Give only the number of lines in the records below that contain the word "VBUS".

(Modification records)
+ + +

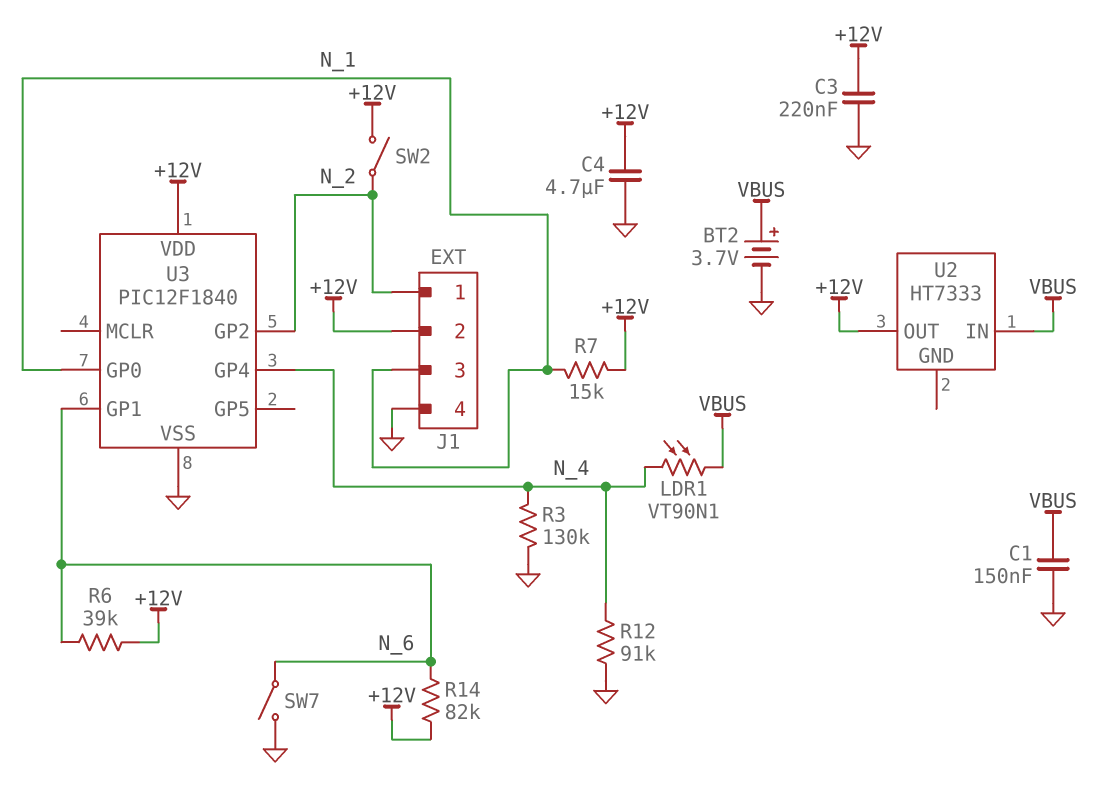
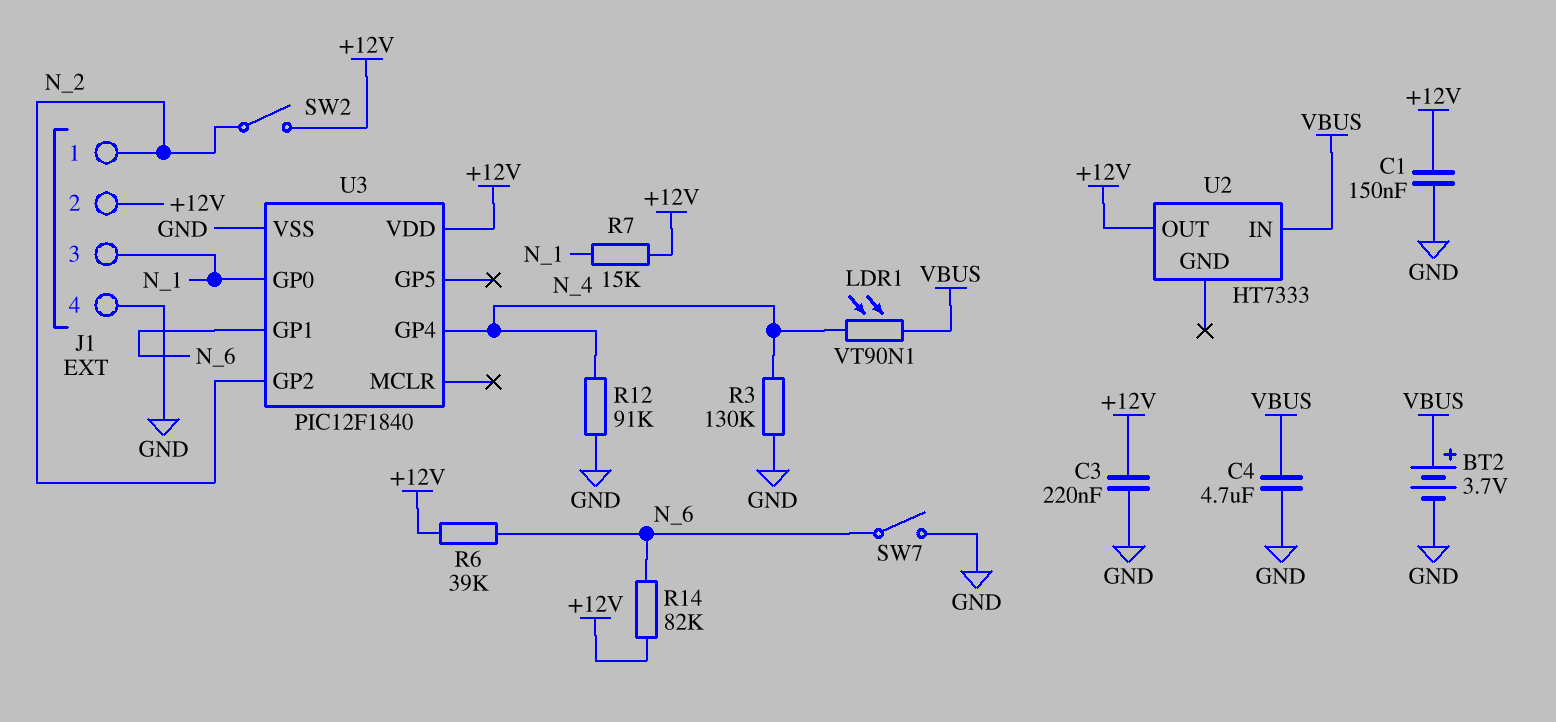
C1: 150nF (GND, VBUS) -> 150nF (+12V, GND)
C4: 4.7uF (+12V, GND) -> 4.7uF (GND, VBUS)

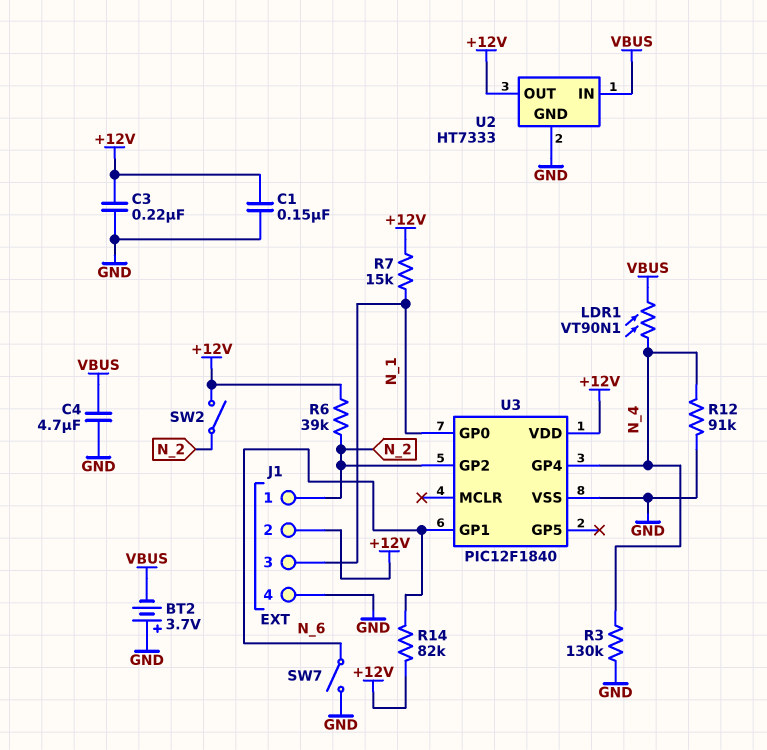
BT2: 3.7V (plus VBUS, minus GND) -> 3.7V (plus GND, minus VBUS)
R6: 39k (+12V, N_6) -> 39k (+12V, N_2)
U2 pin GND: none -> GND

+ + +

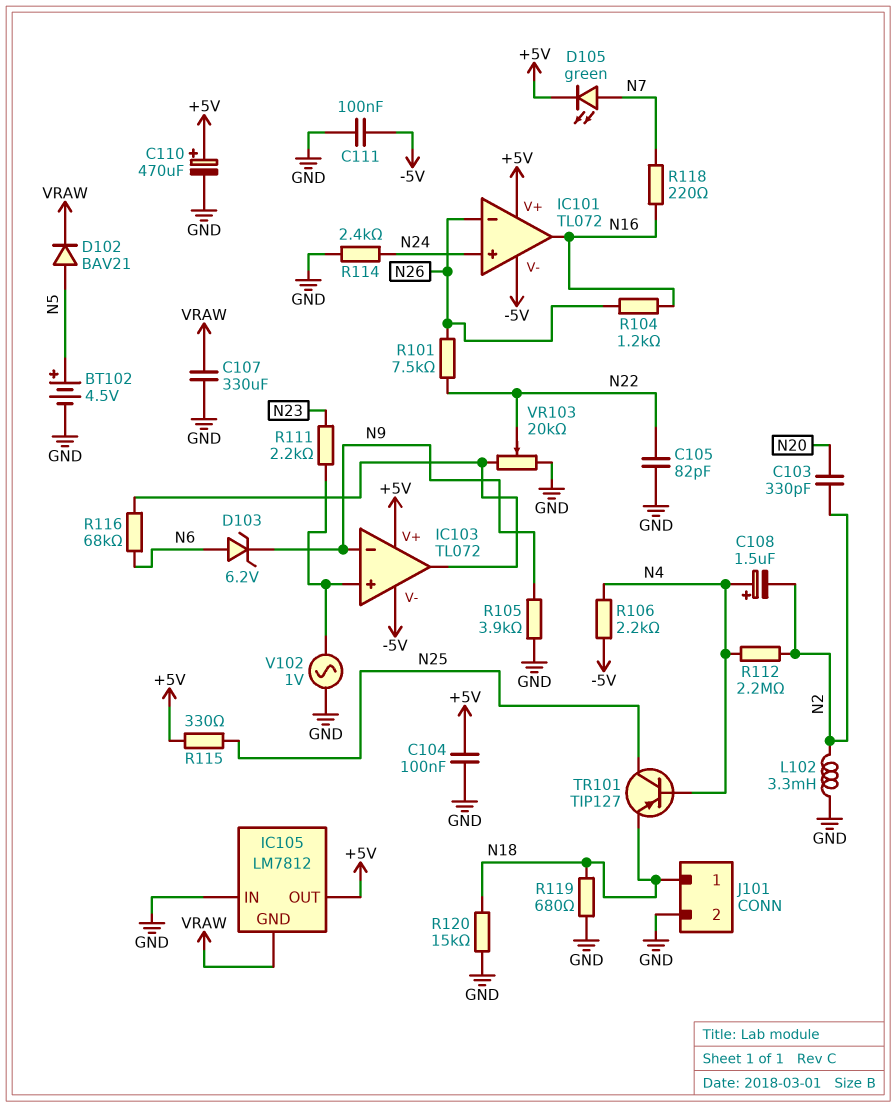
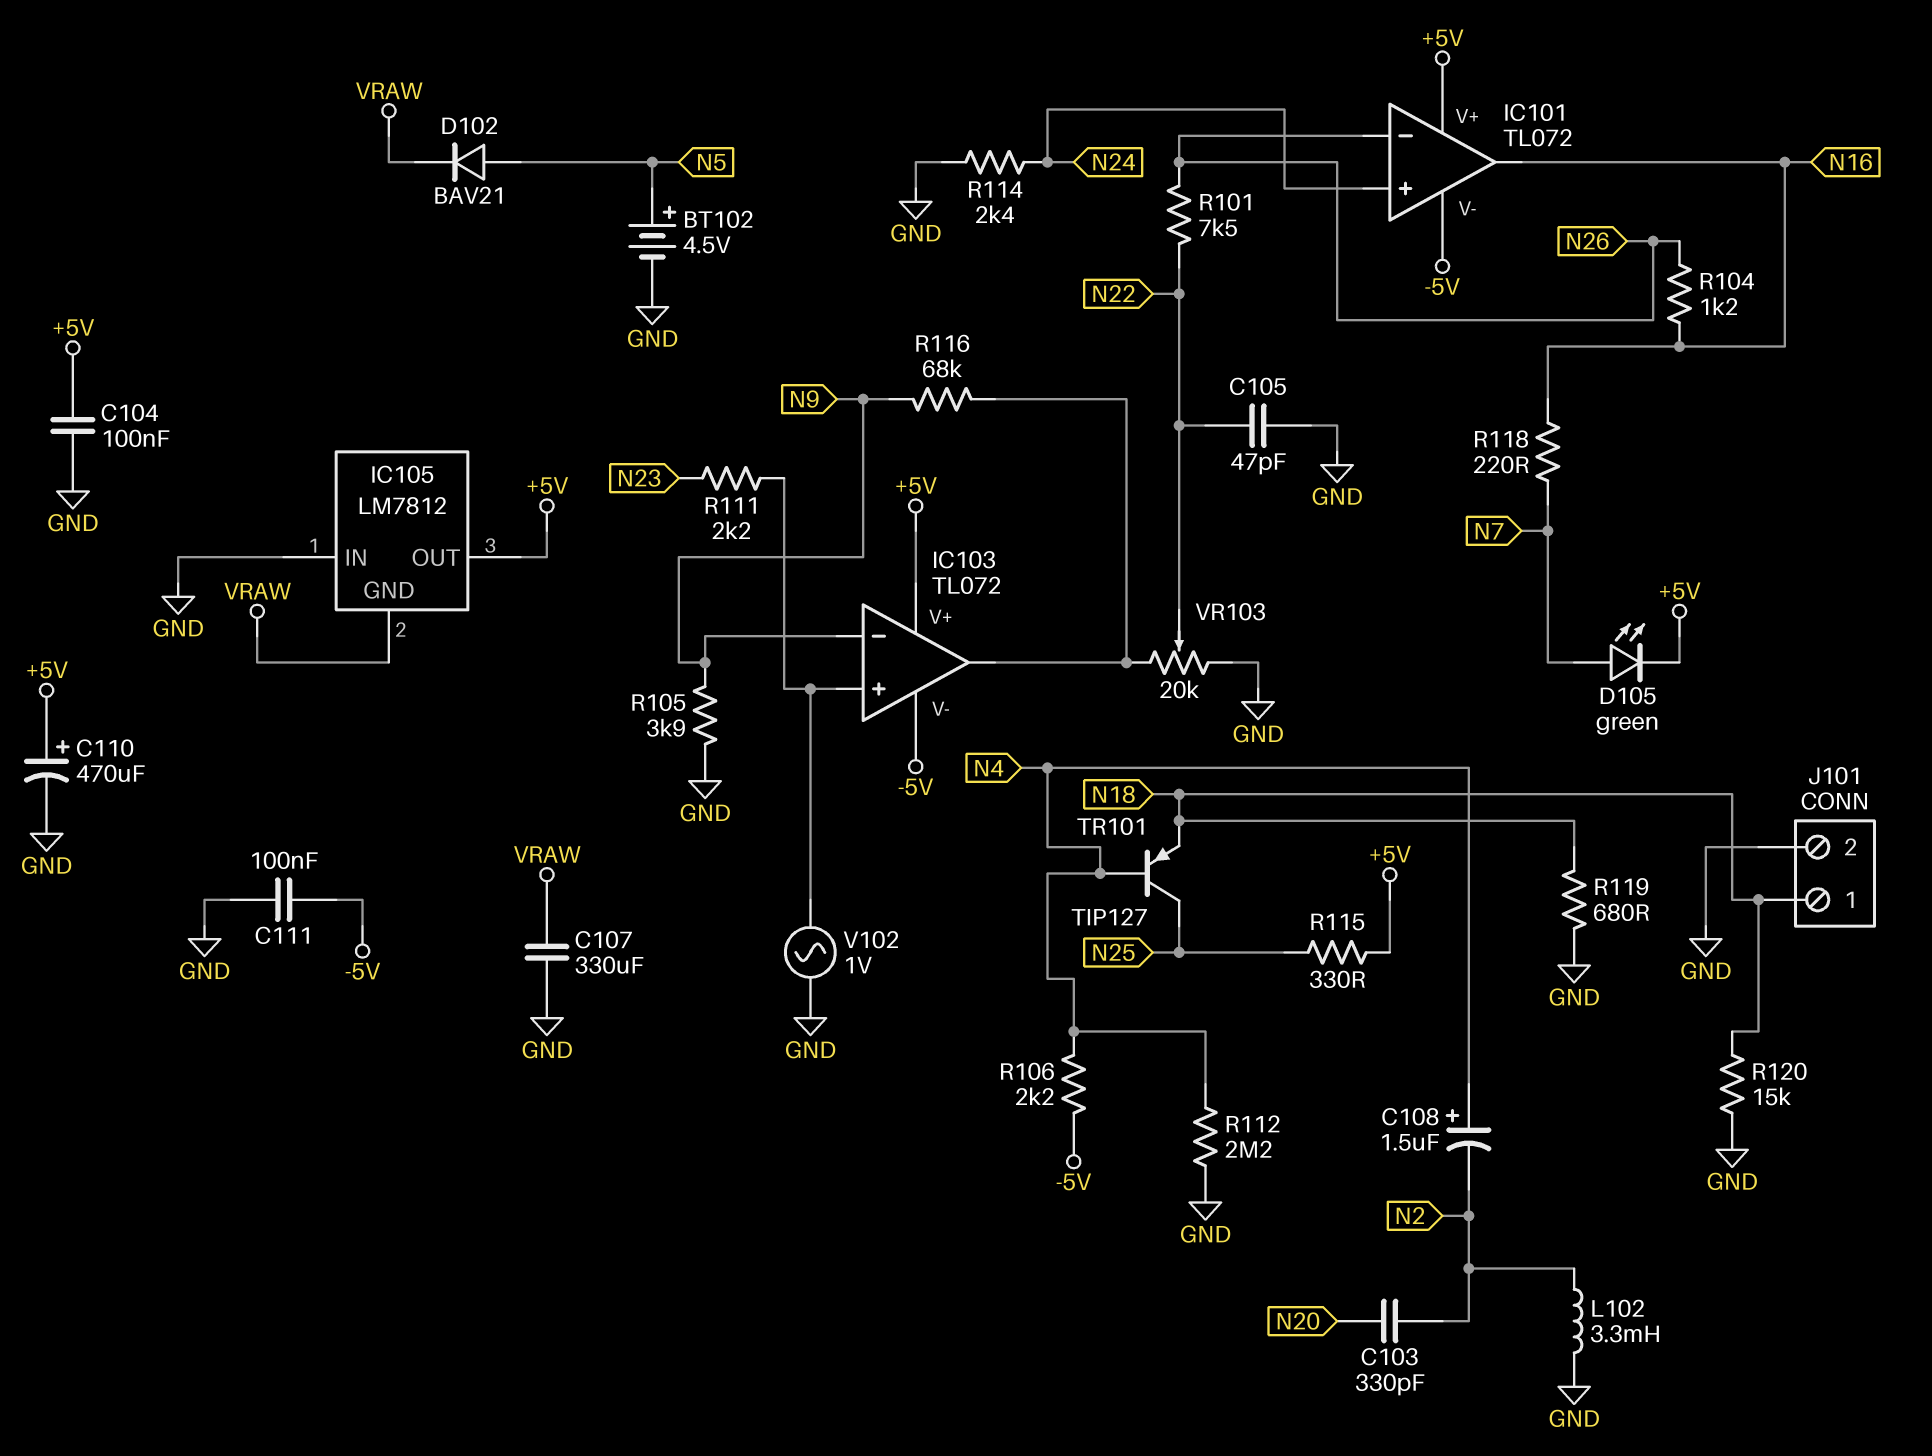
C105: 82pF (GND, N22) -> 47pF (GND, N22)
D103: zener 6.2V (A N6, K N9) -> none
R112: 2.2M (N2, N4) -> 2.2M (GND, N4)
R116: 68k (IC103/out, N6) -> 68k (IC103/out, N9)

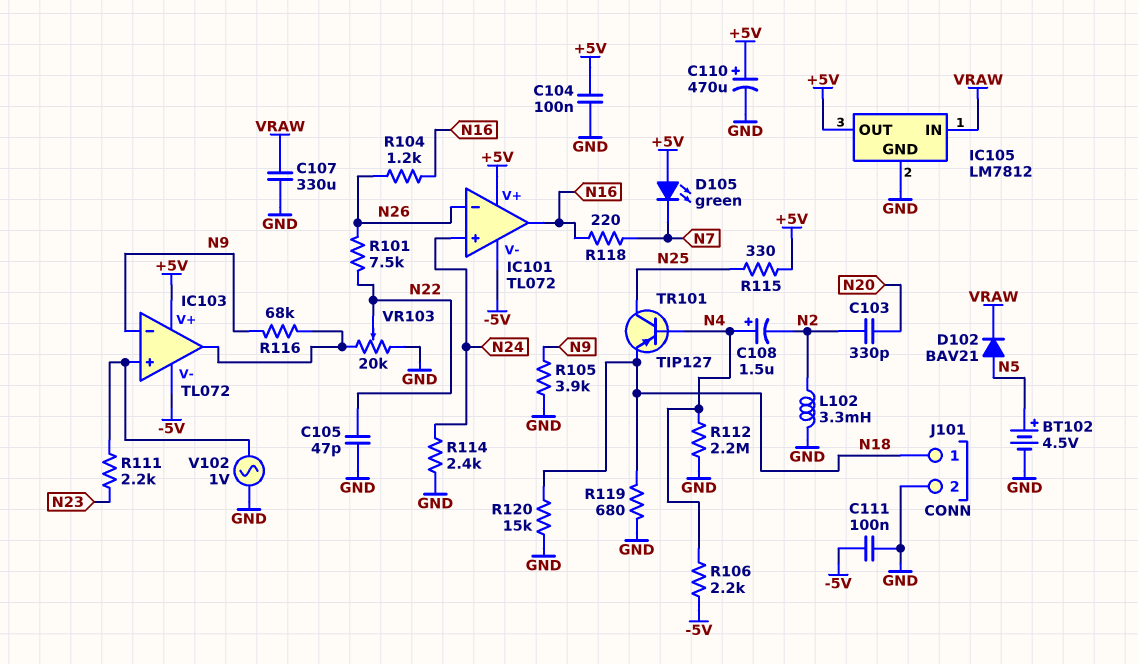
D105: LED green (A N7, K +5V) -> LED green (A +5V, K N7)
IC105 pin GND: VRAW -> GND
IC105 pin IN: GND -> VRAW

+ + +

> ANSWER FOR THE TASK
3